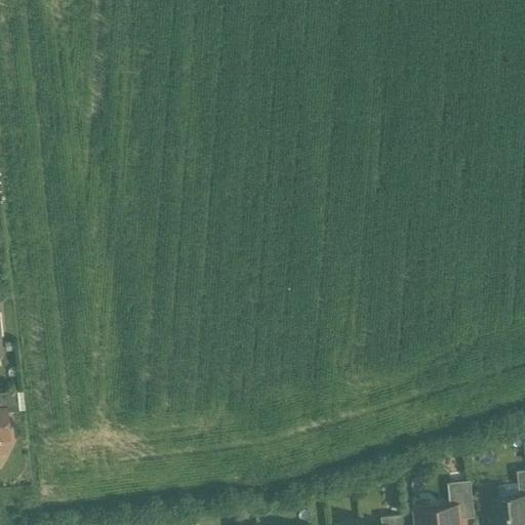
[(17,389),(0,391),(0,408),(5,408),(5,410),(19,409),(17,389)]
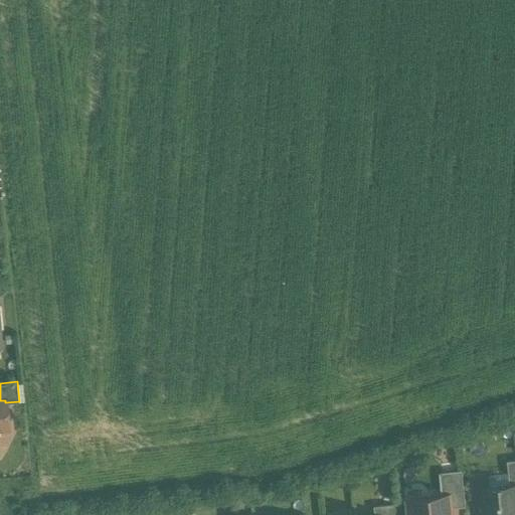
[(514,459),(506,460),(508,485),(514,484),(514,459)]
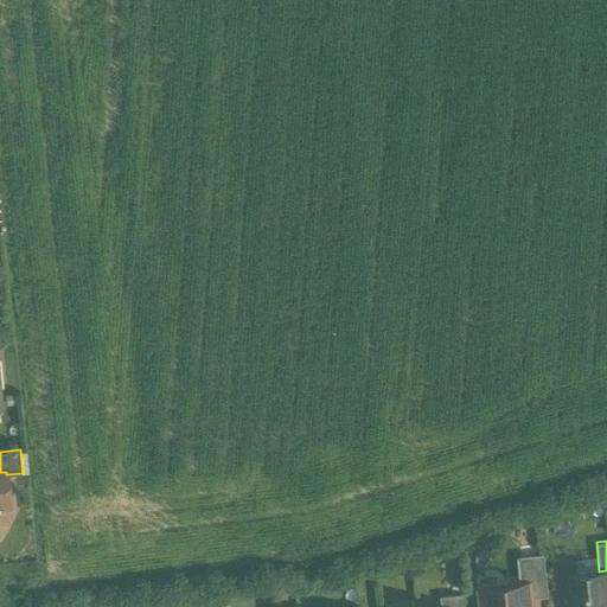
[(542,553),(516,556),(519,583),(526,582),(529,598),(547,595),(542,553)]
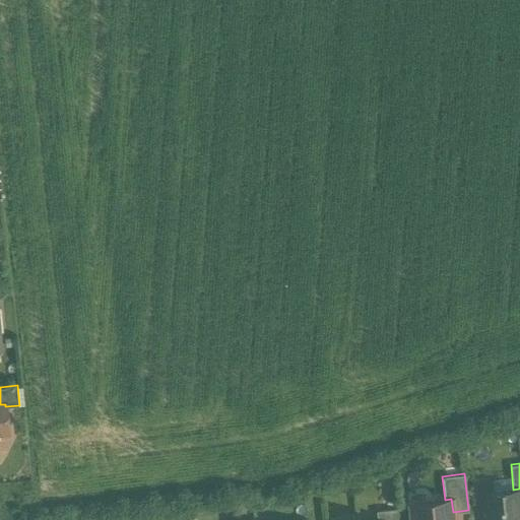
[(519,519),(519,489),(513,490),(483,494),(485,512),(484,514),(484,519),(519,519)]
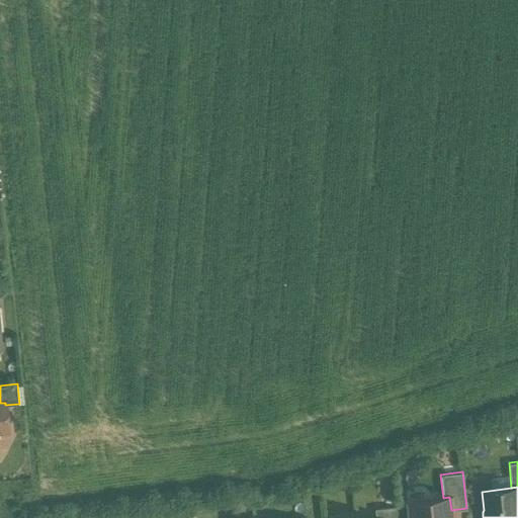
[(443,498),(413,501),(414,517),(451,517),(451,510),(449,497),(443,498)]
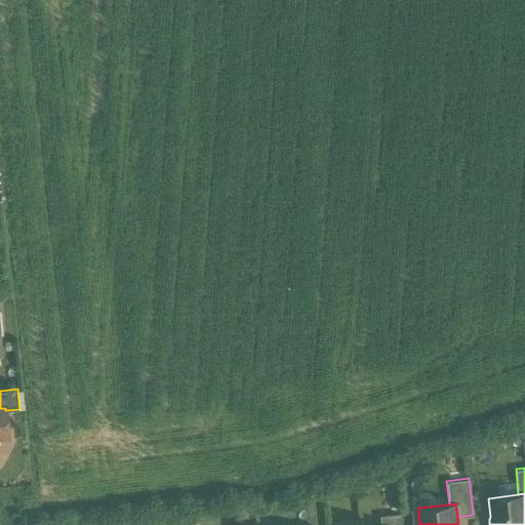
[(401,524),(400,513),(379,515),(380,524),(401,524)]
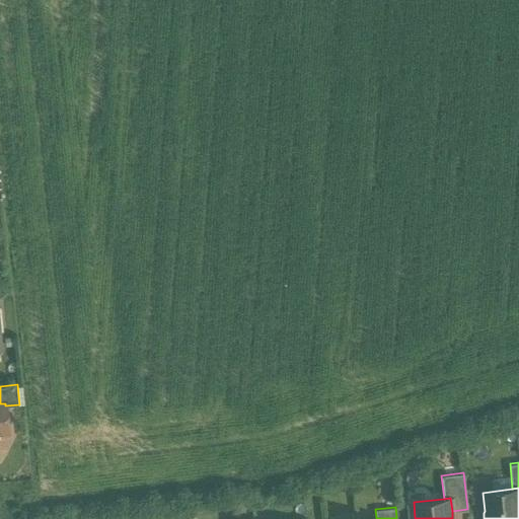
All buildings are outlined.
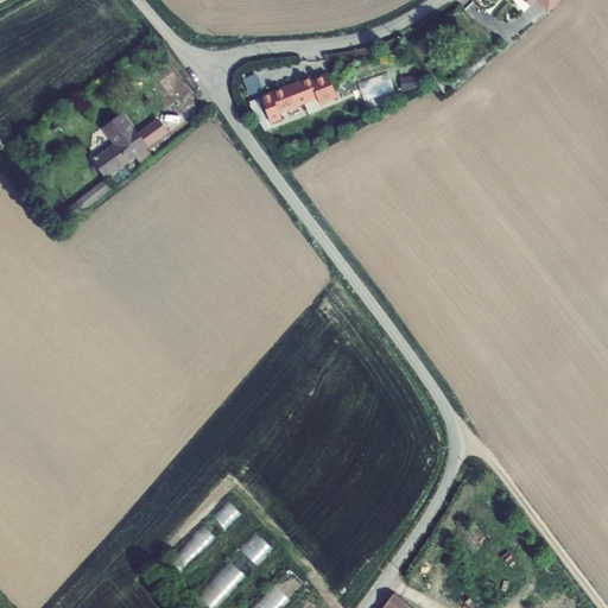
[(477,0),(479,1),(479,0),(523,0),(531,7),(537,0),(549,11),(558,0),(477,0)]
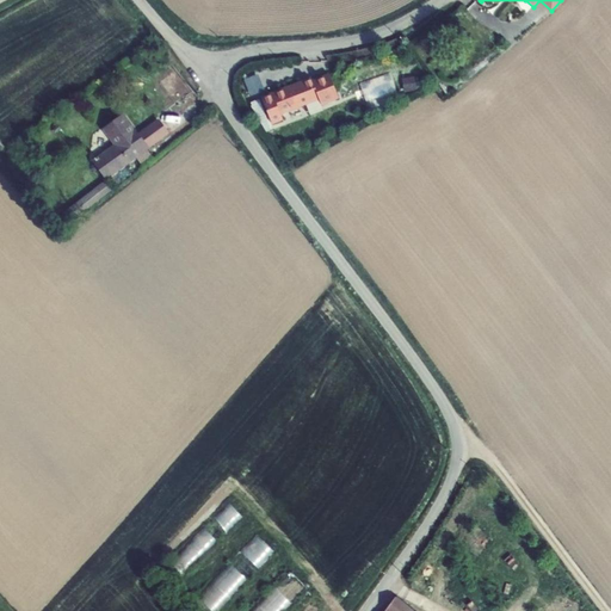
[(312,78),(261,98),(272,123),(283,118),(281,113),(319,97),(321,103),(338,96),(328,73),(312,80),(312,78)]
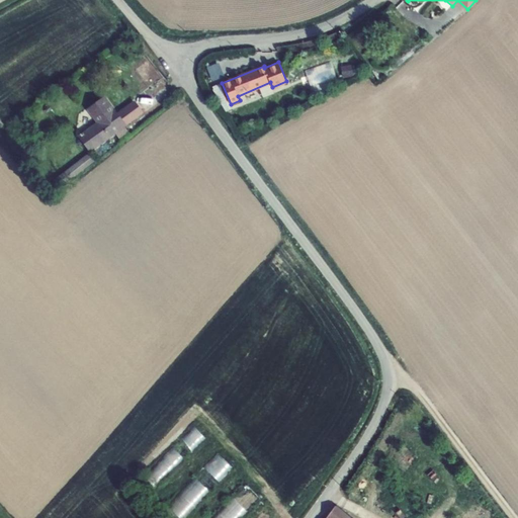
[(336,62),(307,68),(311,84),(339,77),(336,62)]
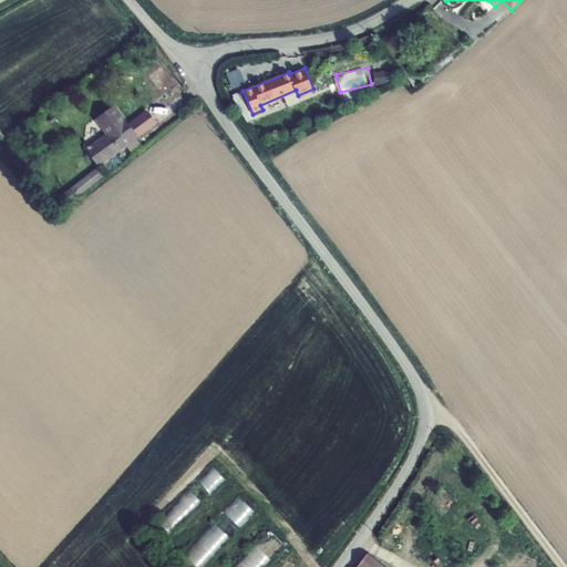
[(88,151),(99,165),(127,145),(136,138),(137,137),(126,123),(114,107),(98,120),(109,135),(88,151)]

◆ ◆ ◆ ◆ ◆

- _HOW TO COMPLETE THIS TASK_
Print all records word for word, no images.

- _SOLUTION_
[(17,389),(0,391),(0,408),(5,408),(5,410),(19,409),(17,389)]
[(514,459),(506,460),(508,485),(514,484),(514,459)]
[(542,553),(516,556),(519,583),(526,582),(529,598),(547,595),(542,553)]
[(519,519),(519,489),(513,490),(483,494),(485,512),(484,514),(484,519),(519,519)]
[(443,498),(413,501),(414,517),(451,517),(451,510),(449,497),(443,498)]
[(401,524),(400,513),(379,515),(380,524),(401,524)]
All buildings are outlined.
[(477,0),(479,1),(479,0),(523,0),(531,7),(537,0),(549,11),(558,0),(477,0)]
[(312,78),(261,98),(272,123),(283,118),(281,113),(319,97),(321,103),(338,96),(328,73),(312,80),(312,78)]
[(336,62),(307,68),(311,84),(339,77),(336,62)]
[(88,151),(99,165),(127,145),(136,138),(137,137),(126,123),(114,107),(98,120),(109,135),(88,151)]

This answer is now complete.